** Opening MATERIAL TO PROCESS block **
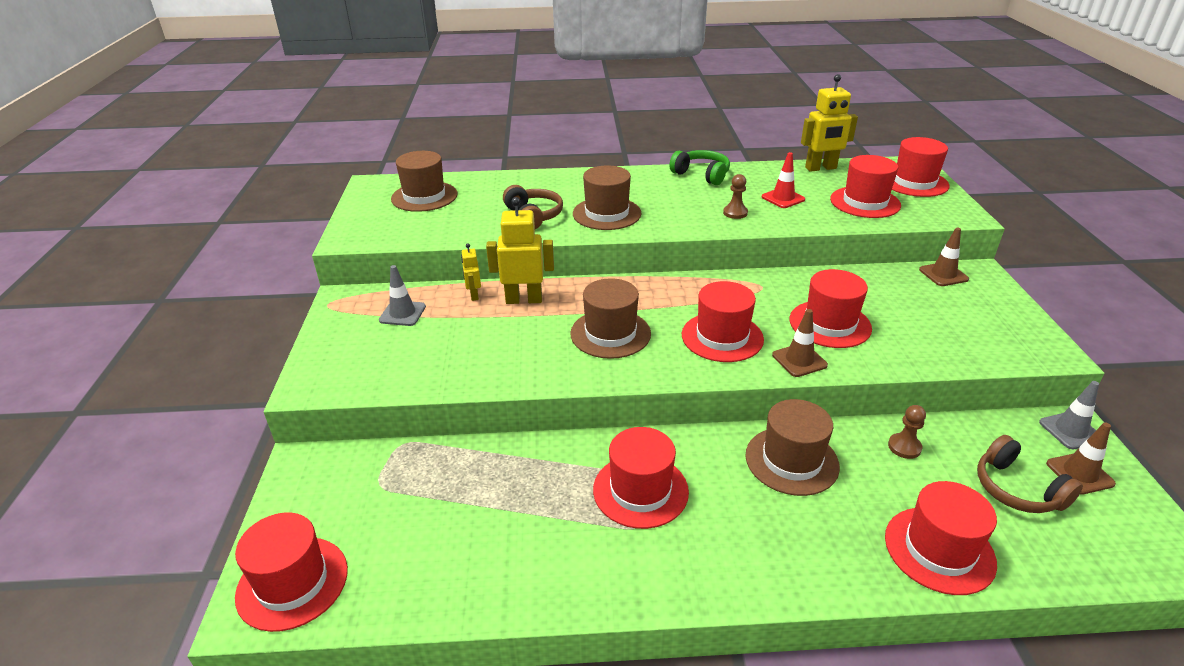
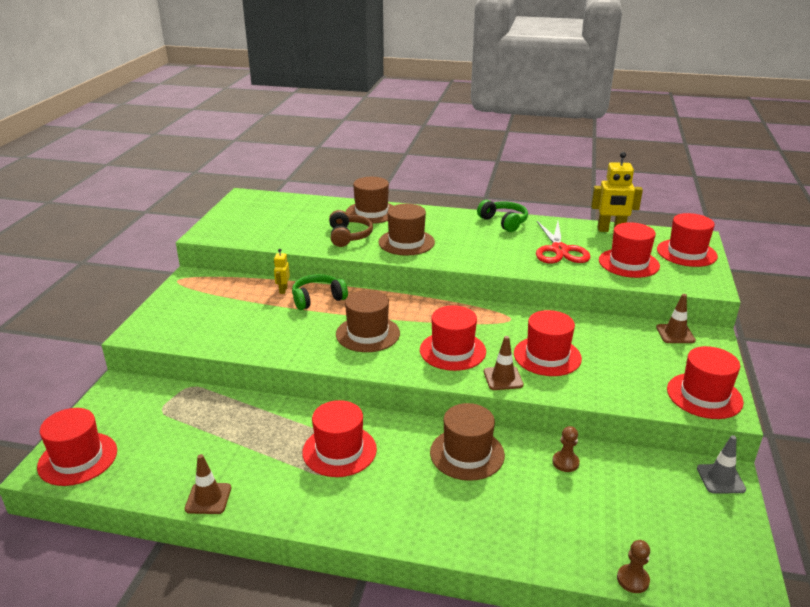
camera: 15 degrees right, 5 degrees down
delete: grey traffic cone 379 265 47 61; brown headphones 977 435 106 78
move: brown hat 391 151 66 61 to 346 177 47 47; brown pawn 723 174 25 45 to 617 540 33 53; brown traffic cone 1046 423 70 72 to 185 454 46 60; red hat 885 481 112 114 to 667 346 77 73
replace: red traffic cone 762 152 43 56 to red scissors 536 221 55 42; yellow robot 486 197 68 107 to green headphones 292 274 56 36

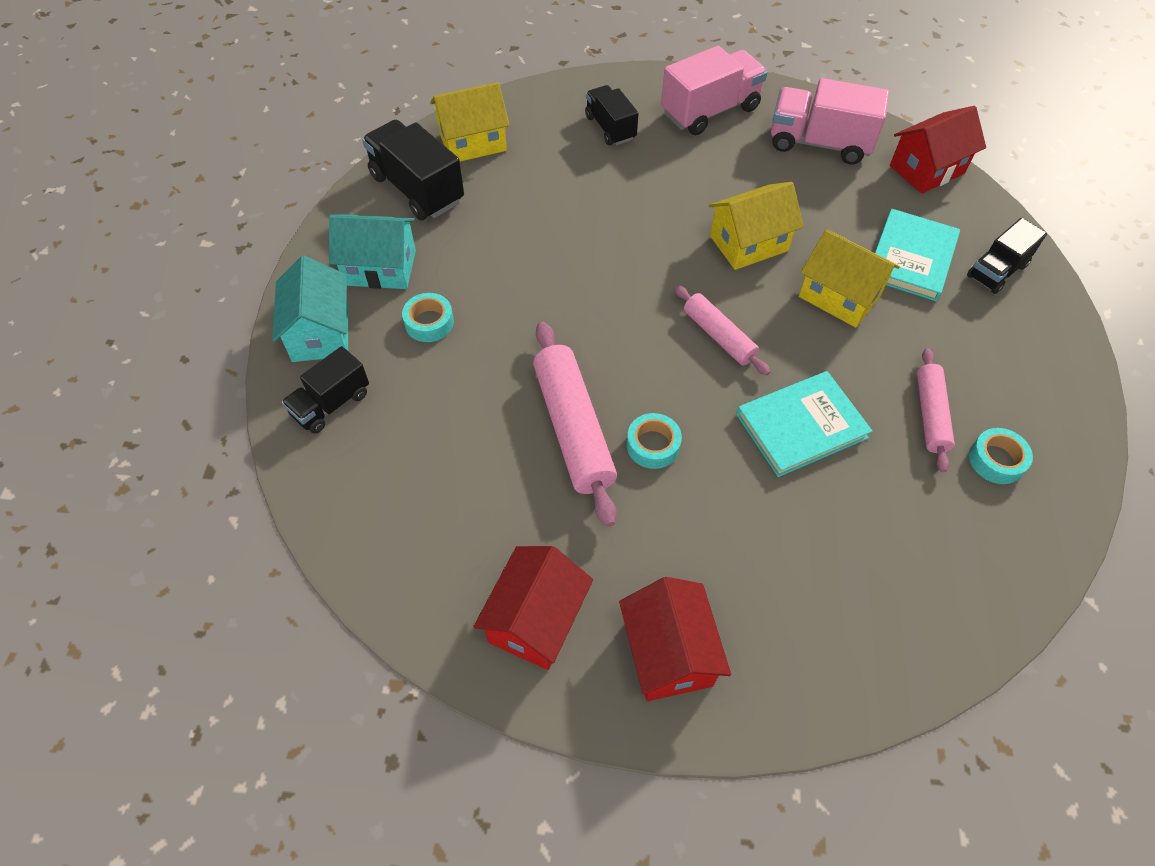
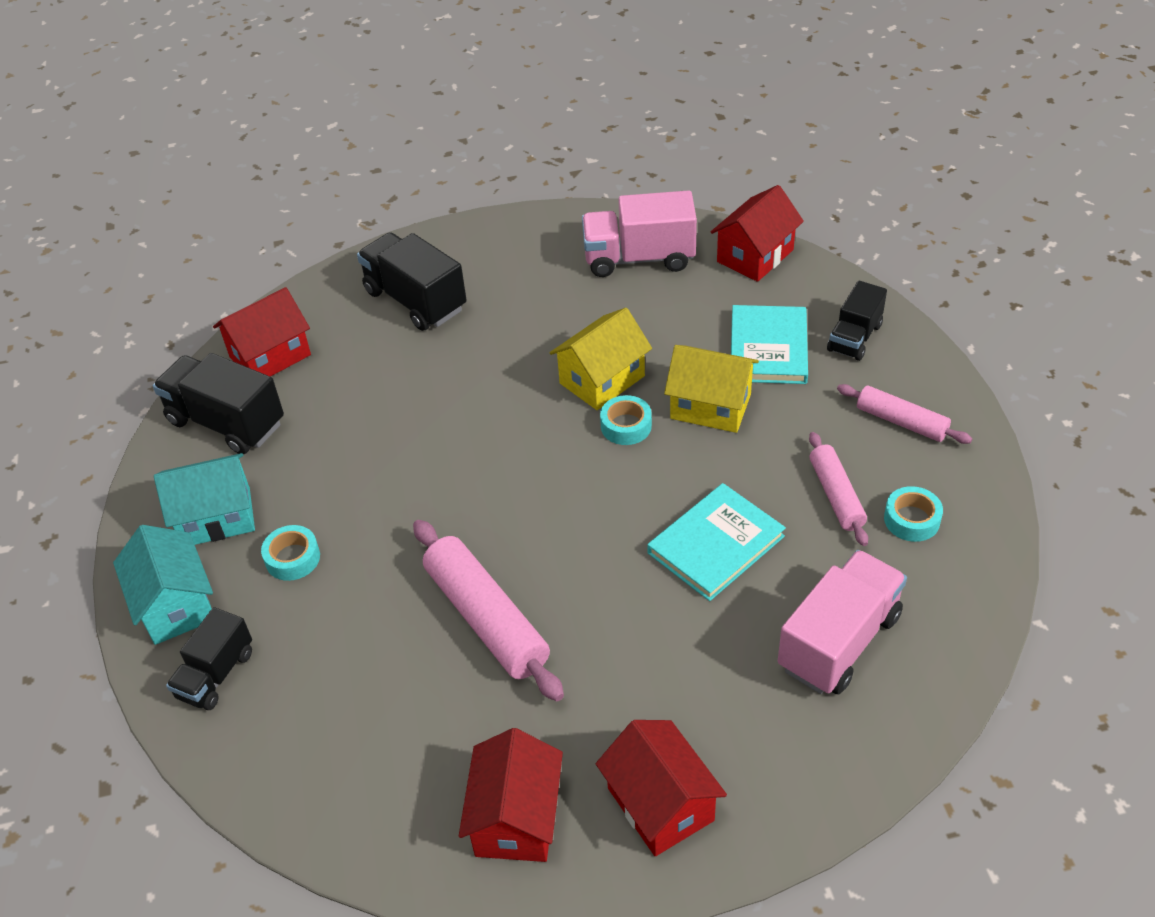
camera: 15 degrees left, 10 degrees down
move: pink truck 661 46 107 89 to 778 550 129 144; pink rolling pin 674 285 96 90 to 837 384 135 60; turquoise tape 627 413 55 56 to 600 395 52 50
recolor: yellow house 430 82 80 80 to red house 213 287 98 90
resize: black truck 585 85 54 60 = 357 232 110 99 x1.59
** Closing MATERIAL TO PROCESS block **
• [TASK DETAILS]
In your copy, please omit the pictures and print every line of the records exactly.

• [FINAL ANSWER]
camera: 15 degrees right, 5 degrees down
delete: grey traffic cone 379 265 47 61; brown headphones 977 435 106 78
move: brown hat 391 151 66 61 to 346 177 47 47; brown pawn 723 174 25 45 to 617 540 33 53; brown traffic cone 1046 423 70 72 to 185 454 46 60; red hat 885 481 112 114 to 667 346 77 73
replace: red traffic cone 762 152 43 56 to red scissors 536 221 55 42; yellow robot 486 197 68 107 to green headphones 292 274 56 36

camera: 15 degrees left, 10 degrees down
move: pink truck 661 46 107 89 to 778 550 129 144; pink rolling pin 674 285 96 90 to 837 384 135 60; turquoise tape 627 413 55 56 to 600 395 52 50
recolor: yellow house 430 82 80 80 to red house 213 287 98 90
resize: black truck 585 85 54 60 = 357 232 110 99 x1.59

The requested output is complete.